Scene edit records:
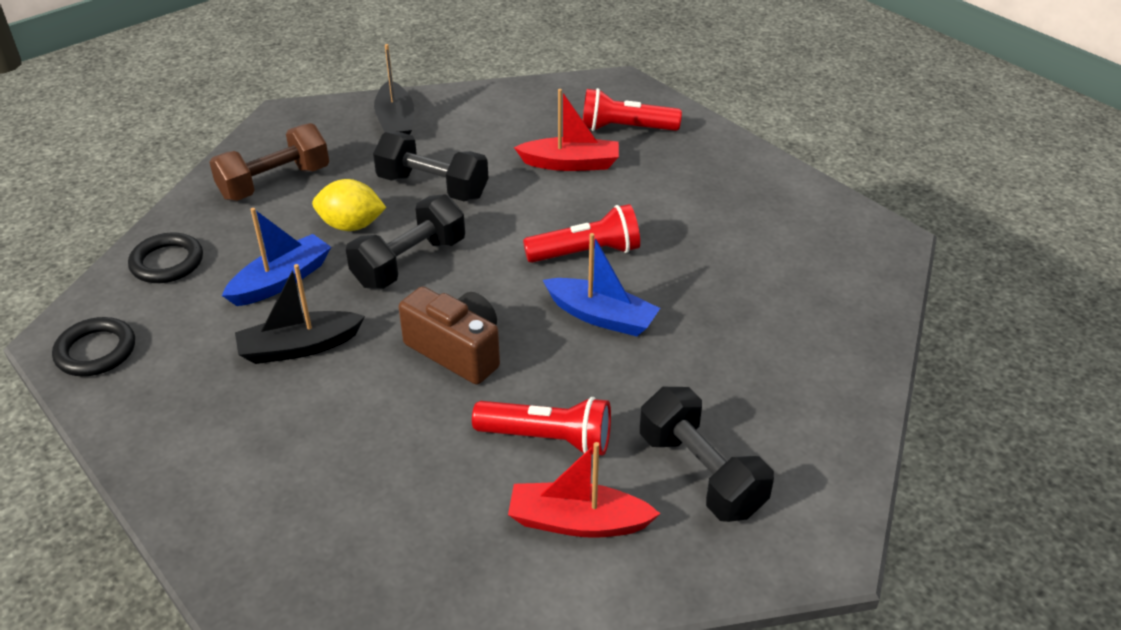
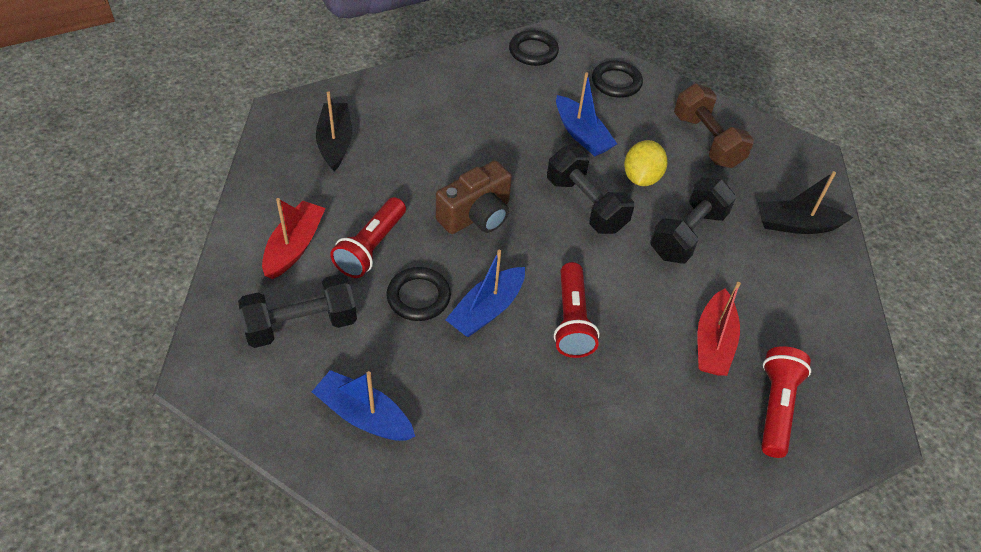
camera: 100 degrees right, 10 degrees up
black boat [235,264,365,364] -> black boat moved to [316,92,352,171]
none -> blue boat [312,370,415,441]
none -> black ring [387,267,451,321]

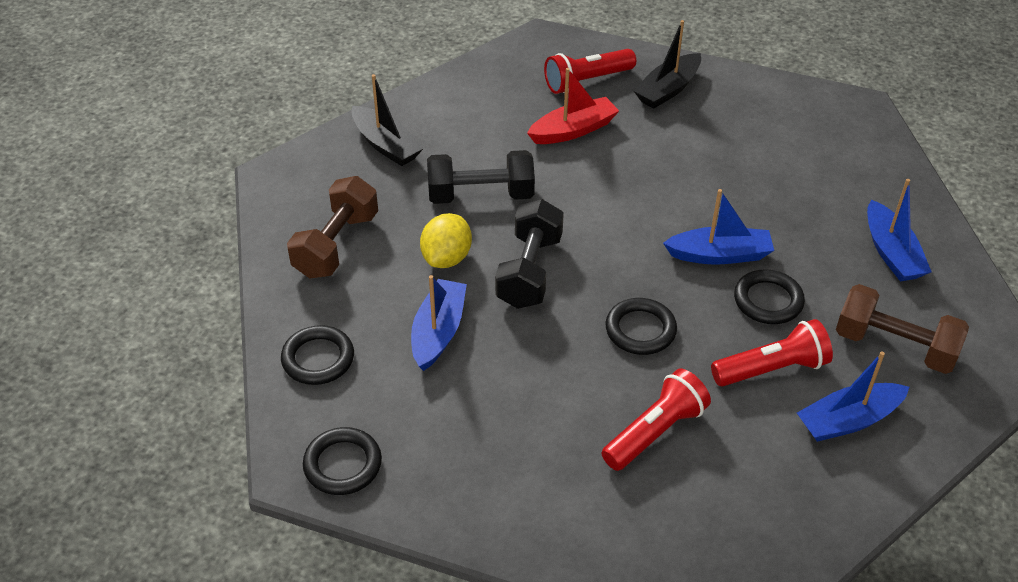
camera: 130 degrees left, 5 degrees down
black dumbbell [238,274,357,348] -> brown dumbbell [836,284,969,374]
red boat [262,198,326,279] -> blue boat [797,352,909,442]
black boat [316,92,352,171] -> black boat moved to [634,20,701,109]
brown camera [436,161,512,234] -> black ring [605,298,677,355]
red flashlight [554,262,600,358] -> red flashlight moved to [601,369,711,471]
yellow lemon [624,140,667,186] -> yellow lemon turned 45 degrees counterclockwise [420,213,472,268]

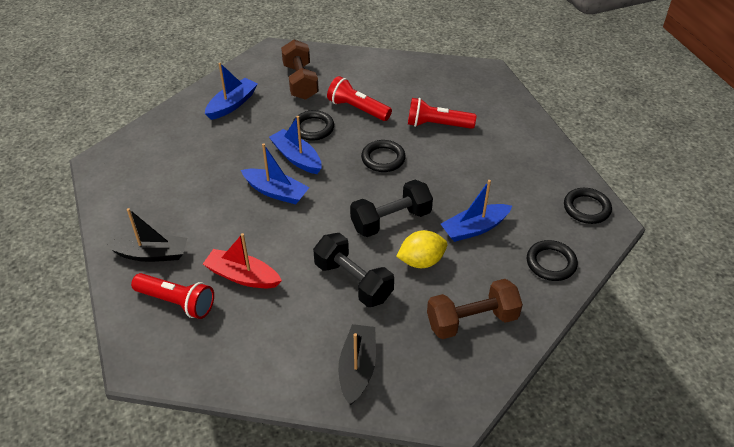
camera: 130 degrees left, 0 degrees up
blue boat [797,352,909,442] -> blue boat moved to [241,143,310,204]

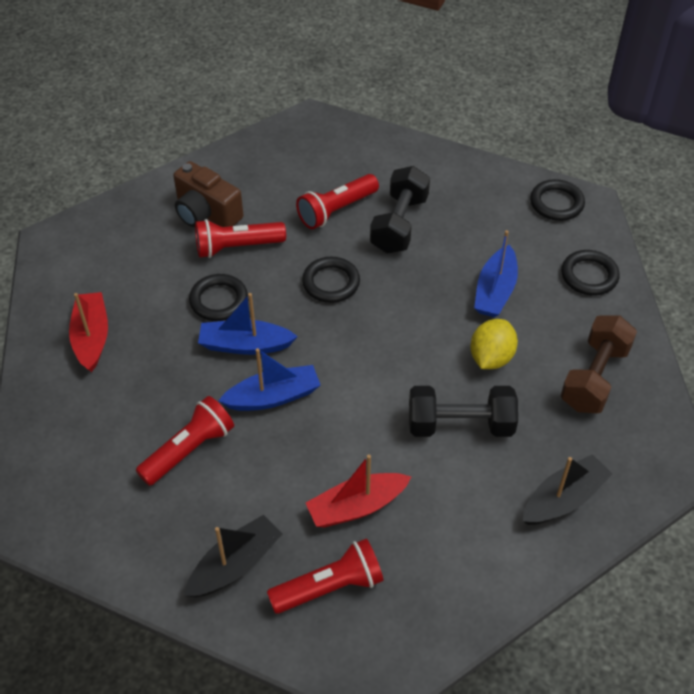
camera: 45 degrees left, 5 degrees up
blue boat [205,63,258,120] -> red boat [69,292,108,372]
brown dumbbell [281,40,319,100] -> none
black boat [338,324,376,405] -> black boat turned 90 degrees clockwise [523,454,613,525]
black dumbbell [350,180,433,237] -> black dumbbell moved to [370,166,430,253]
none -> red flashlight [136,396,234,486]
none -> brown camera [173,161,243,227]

EXERCISE INSTRUCTIONS: Would you transcribe all of the data exactly, apart from its pictures?

TASK OUTPUT:
camera: 100 degrees right, 10 degrees up
black boat [235,264,365,364] -> black boat moved to [316,92,352,171]
none -> blue boat [312,370,415,441]
none -> black ring [387,267,451,321]

camera: 130 degrees left, 5 degrees down
black dumbbell [238,274,357,348] -> brown dumbbell [836,284,969,374]
red boat [262,198,326,279] -> blue boat [797,352,909,442]
black boat [316,92,352,171] -> black boat moved to [634,20,701,109]
brown camera [436,161,512,234] -> black ring [605,298,677,355]
red flashlight [554,262,600,358] -> red flashlight moved to [601,369,711,471]
yellow lemon [624,140,667,186] -> yellow lemon turned 45 degrees counterclockwise [420,213,472,268]

camera: 130 degrees left, 0 degrees up
blue boat [797,352,909,442] -> blue boat moved to [241,143,310,204]

camera: 45 degrees left, 5 degrees up
blue boat [205,63,258,120] -> red boat [69,292,108,372]
brown dumbbell [281,40,319,100] -> none
black boat [338,324,376,405] -> black boat turned 90 degrees clockwise [523,454,613,525]
black dumbbell [350,180,433,237] -> black dumbbell moved to [370,166,430,253]
none -> red flashlight [136,396,234,486]
none -> brown camera [173,161,243,227]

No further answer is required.